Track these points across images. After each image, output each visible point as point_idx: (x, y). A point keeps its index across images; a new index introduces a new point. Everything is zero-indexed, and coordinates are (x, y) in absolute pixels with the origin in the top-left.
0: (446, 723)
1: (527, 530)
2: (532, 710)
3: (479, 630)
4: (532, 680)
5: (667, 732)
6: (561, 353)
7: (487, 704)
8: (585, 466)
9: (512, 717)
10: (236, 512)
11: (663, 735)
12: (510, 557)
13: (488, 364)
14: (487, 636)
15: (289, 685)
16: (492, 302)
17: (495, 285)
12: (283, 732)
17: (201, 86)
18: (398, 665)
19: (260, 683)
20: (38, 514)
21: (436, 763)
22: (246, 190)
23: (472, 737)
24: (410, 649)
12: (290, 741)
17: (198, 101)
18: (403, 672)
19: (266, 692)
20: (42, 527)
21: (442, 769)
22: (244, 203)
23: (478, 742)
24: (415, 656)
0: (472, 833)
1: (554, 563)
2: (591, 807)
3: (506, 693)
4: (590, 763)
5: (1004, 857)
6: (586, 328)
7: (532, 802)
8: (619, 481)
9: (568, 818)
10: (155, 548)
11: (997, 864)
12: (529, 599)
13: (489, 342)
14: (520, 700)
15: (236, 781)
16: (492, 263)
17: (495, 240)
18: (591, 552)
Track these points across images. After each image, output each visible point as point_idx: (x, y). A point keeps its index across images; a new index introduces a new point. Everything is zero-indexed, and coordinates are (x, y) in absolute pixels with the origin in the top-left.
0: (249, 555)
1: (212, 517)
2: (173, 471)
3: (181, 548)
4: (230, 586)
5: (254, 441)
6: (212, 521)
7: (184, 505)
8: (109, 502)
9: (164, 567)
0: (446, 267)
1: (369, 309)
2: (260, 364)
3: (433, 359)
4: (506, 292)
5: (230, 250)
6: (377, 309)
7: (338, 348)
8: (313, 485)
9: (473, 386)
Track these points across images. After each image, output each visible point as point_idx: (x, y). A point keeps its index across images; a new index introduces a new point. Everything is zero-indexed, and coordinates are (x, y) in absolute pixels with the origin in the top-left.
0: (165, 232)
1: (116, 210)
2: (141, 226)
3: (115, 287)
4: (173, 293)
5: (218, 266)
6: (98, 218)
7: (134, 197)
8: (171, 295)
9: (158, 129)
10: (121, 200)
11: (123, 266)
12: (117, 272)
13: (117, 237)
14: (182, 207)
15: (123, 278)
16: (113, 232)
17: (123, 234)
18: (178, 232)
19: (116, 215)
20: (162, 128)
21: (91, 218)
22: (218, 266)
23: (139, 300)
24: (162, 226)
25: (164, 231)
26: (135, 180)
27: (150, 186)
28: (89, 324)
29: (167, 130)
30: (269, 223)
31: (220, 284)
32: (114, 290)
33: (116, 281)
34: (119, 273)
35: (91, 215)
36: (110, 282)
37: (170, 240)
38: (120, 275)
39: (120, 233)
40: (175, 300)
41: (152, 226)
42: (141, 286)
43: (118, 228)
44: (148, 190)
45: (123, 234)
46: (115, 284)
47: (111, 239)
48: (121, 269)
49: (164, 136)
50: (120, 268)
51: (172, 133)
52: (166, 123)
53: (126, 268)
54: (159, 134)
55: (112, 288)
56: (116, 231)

----------

**PROMPT:** Convert the material above into a Markdown table with the columns Row and Line, one numbered row per line, skipping blank lines.

**COMPLETE ANSWER:**
| Row | Line |
|---|---|
| 1 | Track these points across images. After each image, output each visible point as point_idx: (x, y). A point keeps its index across images; a new index introduces a new point. Everything is zero-indexed, and coordinates are (x, y) in absolute pixels with the origin in the top-left. |
| 2 | 0: (446, 723) |
| 3 | 1: (527, 530) |
| 4 | 2: (532, 710) |
| 5 | 3: (479, 630) |
| 6 | 4: (532, 680) |
| 7 | 5: (667, 732) |
| 8 | 6: (561, 353) |
| 9 | 7: (487, 704) |
| 10 | 8: (585, 466) |
| 11 | 9: (512, 717) |
| 12 | 10: (236, 512) |
| 13 | 11: (663, 735) |
| 14 | 12: (510, 557) |
| 15 | 13: (488, 364) |
| 16 | 14: (487, 636) |
| 17 | 15: (289, 685) |
| 18 | 16: (492, 302) |
| 19 | 17: (495, 285) |
| 20 | 12: (283, 732) |
| 21 | 17: (201, 86) |
| 22 | 18: (398, 665) |
| 23 | 19: (260, 683) |
| 24 | 20: (38, 514) |
| 25 | 21: (436, 763) |
| 26 | 22: (246, 190) |
| 27 | 23: (472, 737) |
| 28 | 24: (410, 649) |
| 29 | 12: (290, 741) |
| 30 | 17: (198, 101) |
| 31 | 18: (403, 672) |
| 32 | 19: (266, 692) |
| 33 | 20: (42, 527) |
| 34 | 21: (442, 769) |
| 35 | 22: (244, 203) |
| 36 | 23: (478, 742) |
| 37 | 24: (415, 656) |
| 38 | 0: (472, 833) |
| 39 | 1: (554, 563) |
| 40 | 2: (591, 807) |
| 41 | 3: (506, 693) |
| 42 | 4: (590, 763) |
| 43 | 5: (1004, 857) |
| 44 | 6: (586, 328) |
| 45 | 7: (532, 802) |
| 46 | 8: (619, 481) |
| 47 | 9: (568, 818) |
| 48 | 10: (155, 548) |
| 49 | 11: (997, 864) |
| 50 | 12: (529, 599) |
| 51 | 13: (489, 342) |
| 52 | 14: (520, 700) |
| 53 | 15: (236, 781) |
| 54 | 16: (492, 263) |
| 55 | 17: (495, 240) |
| 56 | 18: (591, 552) |
| 57 | Track these points across images. After each image, output each visible point as point_idx: (x, y). A point keeps its index across images; a new index introduces a new point. Everything is zero-indexed, and coordinates are (x, y) in absolute pixels with the origin in the top-left. |
| 58 | 0: (249, 555) |
| 59 | 1: (212, 517) |
| 60 | 2: (173, 471) |
| 61 | 3: (181, 548) |
| 62 | 4: (230, 586) |
| 63 | 5: (254, 441) |
| 64 | 6: (212, 521) |
| 65 | 7: (184, 505) |
| 66 | 8: (109, 502) |
| 67 | 9: (164, 567) |
| 68 | 0: (446, 267) |
| 69 | 1: (369, 309) |
| 70 | 2: (260, 364) |
| 71 | 3: (433, 359) |
| 72 | 4: (506, 292) |
| 73 | 5: (230, 250) |
| 74 | 6: (377, 309) |
| 75 | 7: (338, 348) |
| 76 | 8: (313, 485) |
| 77 | 9: (473, 386) |
| 78 | Track these points across images. After each image, output each visible point as point_idx: (x, y). A point keeps its index across images; a new index introduces a new point. Everything is zero-indexed, and coordinates are (x, y) in absolute pixels with the origin in the top-left. |
| 79 | 0: (165, 232) |
| 80 | 1: (116, 210) |
| 81 | 2: (141, 226) |
| 82 | 3: (115, 287) |
| 83 | 4: (173, 293) |
| 84 | 5: (218, 266) |
| 85 | 6: (98, 218) |
| 86 | 7: (134, 197) |
| 87 | 8: (171, 295) |
| 88 | 9: (158, 129) |
| 89 | 10: (121, 200) |
| 90 | 11: (123, 266) |
| 91 | 12: (117, 272) |
| 92 | 13: (117, 237) |
| 93 | 14: (182, 207) |
| 94 | 15: (123, 278) |
| 95 | 16: (113, 232) |
| 96 | 17: (123, 234) |
| 97 | 18: (178, 232) |
| 98 | 19: (116, 215) |
| 99 | 20: (162, 128) |
| 100 | 21: (91, 218) |
| 101 | 22: (218, 266) |
| 102 | 23: (139, 300) |
| 103 | 24: (162, 226) |
| 104 | 25: (164, 231) |
| 105 | 26: (135, 180) |
| 106 | 27: (150, 186) |
| 107 | 28: (89, 324) |
| 108 | 29: (167, 130) |
| 109 | 30: (269, 223) |
| 110 | 31: (220, 284) |
| 111 | 32: (114, 290) |
| 112 | 33: (116, 281) |
| 113 | 34: (119, 273) |
| 114 | 35: (91, 215) |
| 115 | 36: (110, 282) |
| 116 | 37: (170, 240) |
| 117 | 38: (120, 275) |
| 118 | 39: (120, 233) |
| 119 | 40: (175, 300) |
| 120 | 41: (152, 226) |
| 121 | 42: (141, 286) |
| 122 | 43: (118, 228) |
| 123 | 44: (148, 190) |
| 124 | 45: (123, 234) |
| 125 | 46: (115, 284) |
| 126 | 47: (111, 239) |
| 127 | 48: (121, 269) |
| 128 | 49: (164, 136) |
| 129 | 50: (120, 268) |
| 130 | 51: (172, 133) |
| 131 | 52: (166, 123) |
| 132 | 53: (126, 268) |
| 133 | 54: (159, 134) |
| 134 | 55: (112, 288) |
| 135 | 56: (116, 231) |